▶ Exercise:
For the entries below, state how many lines contain the word "bucket" and add nothing else.

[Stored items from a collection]
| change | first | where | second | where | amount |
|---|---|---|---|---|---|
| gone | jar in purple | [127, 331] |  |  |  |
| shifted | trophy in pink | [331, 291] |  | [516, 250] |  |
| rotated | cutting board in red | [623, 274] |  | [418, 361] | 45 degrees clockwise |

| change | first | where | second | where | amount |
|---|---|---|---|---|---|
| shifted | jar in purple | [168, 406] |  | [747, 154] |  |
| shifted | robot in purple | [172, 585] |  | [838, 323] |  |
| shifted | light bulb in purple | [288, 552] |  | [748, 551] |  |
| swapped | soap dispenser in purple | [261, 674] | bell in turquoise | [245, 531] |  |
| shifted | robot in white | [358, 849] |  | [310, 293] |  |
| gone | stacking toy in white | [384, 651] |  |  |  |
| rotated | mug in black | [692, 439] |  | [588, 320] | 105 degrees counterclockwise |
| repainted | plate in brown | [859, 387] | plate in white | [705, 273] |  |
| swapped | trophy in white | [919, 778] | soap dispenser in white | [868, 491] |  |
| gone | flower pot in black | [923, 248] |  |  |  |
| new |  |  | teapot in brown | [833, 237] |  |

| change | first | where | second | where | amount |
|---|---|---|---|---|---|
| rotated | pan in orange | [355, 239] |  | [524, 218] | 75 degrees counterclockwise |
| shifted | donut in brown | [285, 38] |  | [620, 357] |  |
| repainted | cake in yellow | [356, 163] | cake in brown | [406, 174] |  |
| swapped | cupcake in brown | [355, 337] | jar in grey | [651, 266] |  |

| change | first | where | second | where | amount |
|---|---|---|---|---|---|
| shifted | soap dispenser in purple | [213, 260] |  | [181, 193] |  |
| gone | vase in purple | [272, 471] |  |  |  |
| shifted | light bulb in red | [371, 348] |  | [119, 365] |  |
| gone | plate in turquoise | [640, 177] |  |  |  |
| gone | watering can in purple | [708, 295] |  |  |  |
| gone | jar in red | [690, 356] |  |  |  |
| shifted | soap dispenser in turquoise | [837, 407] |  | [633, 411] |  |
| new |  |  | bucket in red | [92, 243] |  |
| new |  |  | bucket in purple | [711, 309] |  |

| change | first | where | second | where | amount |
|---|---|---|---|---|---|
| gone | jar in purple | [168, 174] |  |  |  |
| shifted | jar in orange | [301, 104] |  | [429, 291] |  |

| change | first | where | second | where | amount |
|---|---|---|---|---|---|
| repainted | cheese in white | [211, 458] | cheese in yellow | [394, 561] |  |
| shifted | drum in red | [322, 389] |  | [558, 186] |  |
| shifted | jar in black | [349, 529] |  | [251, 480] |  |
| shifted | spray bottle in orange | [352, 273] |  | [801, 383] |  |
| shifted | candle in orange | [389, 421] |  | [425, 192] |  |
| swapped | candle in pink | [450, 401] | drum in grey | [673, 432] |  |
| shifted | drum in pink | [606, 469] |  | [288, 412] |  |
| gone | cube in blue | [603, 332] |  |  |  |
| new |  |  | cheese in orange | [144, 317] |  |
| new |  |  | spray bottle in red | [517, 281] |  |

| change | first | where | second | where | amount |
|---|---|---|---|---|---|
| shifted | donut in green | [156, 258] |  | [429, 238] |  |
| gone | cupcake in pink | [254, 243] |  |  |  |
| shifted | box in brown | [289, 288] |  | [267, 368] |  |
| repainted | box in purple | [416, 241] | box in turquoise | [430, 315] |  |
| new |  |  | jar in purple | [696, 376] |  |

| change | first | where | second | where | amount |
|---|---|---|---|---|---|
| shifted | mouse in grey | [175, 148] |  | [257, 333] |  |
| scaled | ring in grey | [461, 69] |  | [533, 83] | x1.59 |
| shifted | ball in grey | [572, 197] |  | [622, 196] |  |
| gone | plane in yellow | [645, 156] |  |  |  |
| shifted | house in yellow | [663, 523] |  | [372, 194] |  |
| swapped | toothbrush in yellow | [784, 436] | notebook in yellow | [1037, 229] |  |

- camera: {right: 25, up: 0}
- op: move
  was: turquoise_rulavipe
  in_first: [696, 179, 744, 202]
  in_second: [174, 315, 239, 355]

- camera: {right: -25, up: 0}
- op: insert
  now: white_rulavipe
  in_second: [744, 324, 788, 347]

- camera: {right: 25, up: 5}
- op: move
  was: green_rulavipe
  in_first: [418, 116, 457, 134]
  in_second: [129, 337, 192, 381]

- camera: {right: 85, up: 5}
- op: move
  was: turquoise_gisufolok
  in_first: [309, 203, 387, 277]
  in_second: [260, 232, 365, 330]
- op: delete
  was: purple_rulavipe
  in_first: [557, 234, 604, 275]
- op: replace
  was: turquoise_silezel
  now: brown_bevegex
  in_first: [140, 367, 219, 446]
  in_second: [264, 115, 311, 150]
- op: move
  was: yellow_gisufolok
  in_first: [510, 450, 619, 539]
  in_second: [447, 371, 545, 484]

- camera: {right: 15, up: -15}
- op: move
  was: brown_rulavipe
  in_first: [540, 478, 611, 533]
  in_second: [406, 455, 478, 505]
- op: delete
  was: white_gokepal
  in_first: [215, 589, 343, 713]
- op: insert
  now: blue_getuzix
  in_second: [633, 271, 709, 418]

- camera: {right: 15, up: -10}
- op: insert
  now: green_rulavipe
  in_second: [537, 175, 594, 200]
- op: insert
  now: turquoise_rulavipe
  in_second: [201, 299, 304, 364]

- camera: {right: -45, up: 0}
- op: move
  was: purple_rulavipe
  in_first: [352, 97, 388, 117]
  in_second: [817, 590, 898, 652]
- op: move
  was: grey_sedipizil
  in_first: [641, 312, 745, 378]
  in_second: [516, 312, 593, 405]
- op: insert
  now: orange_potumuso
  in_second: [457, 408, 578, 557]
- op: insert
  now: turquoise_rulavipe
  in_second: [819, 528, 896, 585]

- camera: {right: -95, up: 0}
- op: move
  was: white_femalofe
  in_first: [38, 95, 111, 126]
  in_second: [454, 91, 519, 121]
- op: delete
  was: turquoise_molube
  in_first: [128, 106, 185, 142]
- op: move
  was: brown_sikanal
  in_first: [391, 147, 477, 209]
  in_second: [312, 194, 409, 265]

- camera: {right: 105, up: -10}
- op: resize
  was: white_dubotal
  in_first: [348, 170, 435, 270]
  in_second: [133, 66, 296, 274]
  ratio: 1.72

▶ Solution:
2